◆ What you will do:
Report each line of the records below that contains the string "italic", matching case exactly.

------------

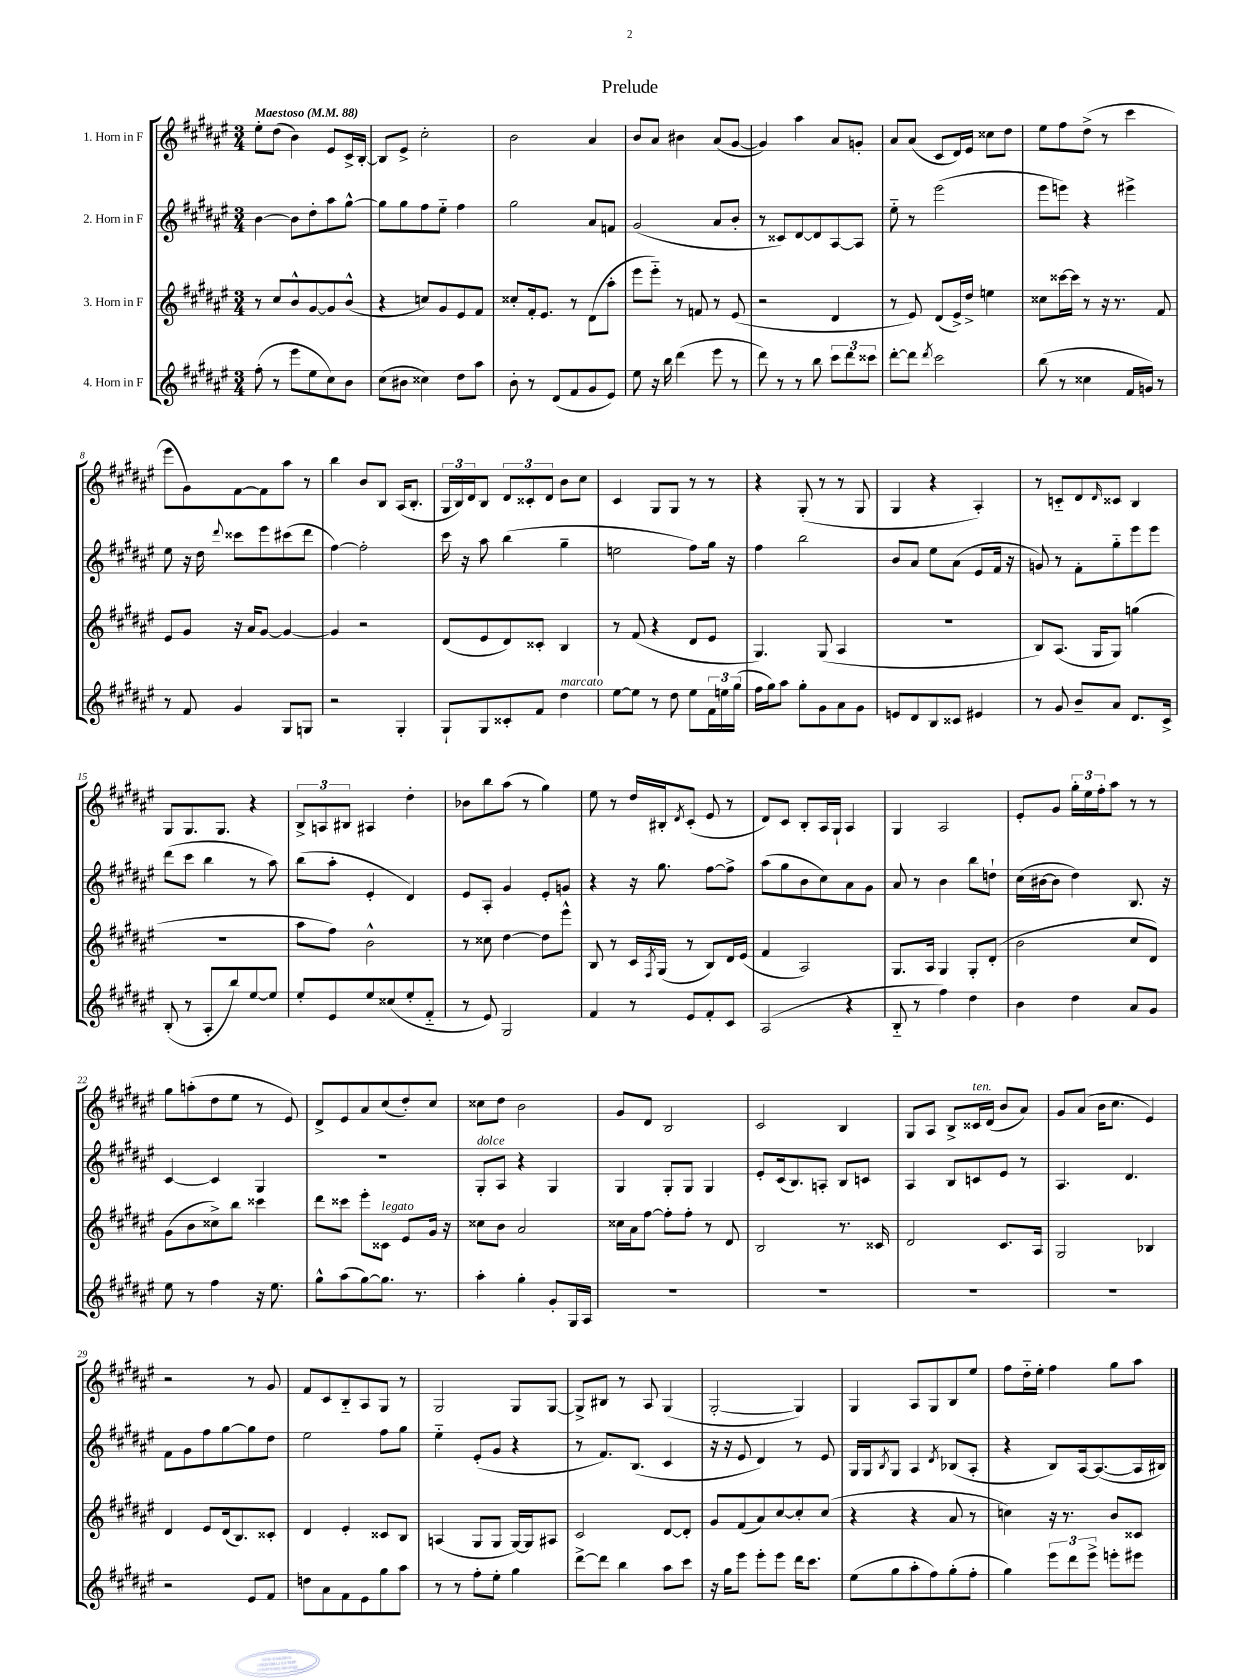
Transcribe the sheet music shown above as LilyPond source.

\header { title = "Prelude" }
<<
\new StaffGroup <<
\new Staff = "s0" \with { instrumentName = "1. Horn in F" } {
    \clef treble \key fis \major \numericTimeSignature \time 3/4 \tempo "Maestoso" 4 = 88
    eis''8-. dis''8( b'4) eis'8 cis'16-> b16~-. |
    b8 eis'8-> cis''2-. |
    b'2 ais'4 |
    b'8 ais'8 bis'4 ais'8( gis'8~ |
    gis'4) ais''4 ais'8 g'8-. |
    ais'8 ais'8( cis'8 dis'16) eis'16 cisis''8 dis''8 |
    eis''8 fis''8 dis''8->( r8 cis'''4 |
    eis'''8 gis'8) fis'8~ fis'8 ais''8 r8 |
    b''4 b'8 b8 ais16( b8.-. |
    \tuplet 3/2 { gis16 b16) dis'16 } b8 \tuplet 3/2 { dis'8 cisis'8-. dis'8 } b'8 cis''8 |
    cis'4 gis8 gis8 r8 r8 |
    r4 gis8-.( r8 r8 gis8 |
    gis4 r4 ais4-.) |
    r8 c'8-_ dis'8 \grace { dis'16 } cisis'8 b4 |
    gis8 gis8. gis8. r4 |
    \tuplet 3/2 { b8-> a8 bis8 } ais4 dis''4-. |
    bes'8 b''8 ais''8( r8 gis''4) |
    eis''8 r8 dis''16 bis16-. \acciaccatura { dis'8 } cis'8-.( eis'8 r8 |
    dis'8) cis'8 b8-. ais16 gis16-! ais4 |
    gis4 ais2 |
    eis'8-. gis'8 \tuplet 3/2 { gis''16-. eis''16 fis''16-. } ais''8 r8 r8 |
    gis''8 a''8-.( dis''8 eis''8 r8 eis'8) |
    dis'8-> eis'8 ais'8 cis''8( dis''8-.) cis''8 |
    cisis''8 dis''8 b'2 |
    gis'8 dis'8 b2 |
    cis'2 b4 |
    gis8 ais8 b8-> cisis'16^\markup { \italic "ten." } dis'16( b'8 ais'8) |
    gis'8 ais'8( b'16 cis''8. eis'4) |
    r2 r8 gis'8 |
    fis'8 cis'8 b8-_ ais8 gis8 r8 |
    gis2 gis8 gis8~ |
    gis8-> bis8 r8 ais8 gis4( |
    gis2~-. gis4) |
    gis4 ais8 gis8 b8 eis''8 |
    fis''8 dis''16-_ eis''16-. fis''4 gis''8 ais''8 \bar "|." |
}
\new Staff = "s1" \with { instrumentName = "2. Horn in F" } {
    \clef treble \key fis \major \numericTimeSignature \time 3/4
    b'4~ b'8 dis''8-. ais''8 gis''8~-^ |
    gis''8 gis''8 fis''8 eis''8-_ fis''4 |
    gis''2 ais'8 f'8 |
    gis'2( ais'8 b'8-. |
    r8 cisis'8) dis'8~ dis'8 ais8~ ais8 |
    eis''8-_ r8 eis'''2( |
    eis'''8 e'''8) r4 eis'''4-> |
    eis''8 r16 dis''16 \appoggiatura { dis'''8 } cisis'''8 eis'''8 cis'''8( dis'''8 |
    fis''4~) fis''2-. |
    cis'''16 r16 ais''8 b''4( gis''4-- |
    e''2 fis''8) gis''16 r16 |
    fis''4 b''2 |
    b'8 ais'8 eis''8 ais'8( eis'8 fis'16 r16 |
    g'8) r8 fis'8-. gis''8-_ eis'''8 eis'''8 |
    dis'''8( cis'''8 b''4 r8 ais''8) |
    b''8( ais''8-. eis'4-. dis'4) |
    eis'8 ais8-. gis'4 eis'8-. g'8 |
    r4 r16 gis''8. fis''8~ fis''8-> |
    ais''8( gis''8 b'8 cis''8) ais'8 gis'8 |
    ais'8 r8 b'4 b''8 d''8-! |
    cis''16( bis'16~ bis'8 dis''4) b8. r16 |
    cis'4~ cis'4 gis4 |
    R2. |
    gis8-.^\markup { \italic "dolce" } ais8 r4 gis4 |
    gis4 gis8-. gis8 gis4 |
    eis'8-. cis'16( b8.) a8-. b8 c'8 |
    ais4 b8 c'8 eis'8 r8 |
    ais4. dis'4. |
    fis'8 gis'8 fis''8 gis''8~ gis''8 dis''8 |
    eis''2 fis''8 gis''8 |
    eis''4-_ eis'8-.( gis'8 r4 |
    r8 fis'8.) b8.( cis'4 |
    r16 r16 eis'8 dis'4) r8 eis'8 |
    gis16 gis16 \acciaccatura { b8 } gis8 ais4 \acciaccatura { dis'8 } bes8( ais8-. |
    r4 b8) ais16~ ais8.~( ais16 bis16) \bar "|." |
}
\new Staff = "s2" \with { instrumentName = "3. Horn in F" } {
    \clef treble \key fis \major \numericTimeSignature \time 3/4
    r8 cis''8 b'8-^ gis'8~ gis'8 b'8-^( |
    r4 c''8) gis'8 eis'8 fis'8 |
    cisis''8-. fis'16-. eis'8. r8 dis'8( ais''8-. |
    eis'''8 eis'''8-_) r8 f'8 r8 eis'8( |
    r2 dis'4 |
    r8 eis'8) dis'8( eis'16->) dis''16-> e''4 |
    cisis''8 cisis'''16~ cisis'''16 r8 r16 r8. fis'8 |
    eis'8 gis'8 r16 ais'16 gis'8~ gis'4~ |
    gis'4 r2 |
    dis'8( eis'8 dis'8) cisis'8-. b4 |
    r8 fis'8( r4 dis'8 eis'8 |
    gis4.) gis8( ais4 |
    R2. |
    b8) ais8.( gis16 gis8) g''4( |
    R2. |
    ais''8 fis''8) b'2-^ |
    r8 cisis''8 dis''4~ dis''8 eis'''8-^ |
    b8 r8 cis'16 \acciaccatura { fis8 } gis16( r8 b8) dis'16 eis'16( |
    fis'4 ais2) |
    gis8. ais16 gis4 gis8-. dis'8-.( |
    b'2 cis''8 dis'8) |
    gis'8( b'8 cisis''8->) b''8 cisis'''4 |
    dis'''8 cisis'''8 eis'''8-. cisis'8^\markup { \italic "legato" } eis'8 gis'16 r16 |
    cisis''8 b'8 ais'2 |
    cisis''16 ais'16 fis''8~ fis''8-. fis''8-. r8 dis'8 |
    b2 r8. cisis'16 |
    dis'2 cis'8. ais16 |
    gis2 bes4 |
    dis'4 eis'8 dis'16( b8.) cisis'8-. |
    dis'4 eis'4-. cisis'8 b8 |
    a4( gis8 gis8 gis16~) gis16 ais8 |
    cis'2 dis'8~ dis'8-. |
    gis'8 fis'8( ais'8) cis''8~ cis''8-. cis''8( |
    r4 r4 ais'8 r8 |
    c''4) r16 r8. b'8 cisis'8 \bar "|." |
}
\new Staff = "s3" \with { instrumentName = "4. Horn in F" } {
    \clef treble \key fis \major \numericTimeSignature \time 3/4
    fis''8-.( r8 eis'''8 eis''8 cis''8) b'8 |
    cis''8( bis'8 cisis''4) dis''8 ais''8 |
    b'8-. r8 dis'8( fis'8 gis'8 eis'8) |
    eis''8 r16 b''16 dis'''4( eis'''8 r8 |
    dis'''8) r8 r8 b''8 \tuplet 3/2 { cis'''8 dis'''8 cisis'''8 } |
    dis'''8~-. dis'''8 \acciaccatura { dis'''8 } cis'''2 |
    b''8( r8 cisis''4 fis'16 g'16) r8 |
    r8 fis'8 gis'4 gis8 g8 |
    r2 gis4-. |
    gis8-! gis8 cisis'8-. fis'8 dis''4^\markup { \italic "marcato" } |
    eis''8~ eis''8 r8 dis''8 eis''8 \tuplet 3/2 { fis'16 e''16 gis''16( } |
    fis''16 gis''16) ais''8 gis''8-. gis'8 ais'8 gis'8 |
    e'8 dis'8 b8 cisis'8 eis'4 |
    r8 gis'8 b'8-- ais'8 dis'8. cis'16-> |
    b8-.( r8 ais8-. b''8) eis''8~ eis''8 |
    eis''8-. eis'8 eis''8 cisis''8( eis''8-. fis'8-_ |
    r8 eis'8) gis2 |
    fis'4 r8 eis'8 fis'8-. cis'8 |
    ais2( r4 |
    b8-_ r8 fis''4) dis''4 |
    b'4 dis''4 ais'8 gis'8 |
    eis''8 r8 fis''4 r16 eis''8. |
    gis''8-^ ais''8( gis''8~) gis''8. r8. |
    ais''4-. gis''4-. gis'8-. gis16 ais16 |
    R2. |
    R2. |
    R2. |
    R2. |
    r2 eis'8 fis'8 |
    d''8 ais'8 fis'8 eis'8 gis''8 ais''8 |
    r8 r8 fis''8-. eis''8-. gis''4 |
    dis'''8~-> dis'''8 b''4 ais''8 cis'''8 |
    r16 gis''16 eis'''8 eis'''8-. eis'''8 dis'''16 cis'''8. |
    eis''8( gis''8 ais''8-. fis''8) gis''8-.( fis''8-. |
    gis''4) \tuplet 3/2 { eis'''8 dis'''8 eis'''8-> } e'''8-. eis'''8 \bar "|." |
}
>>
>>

------------

◆ Written response:
    gis8 ais8 b8-> cisis'16^\markup { \italic "ten." } dis'16( b'8 ais'8) |
    gis8-.^\markup { \italic "dolce" } ais8 r4 gis4 |
    dis'''8 cisis'''8 eis'''8-. cisis'8^\markup { \italic "legato" } eis'8 gis'16 r16 |
    gis8-! gis8 cisis'8-. fis'8 dis''4^\markup { \italic "marcato" } |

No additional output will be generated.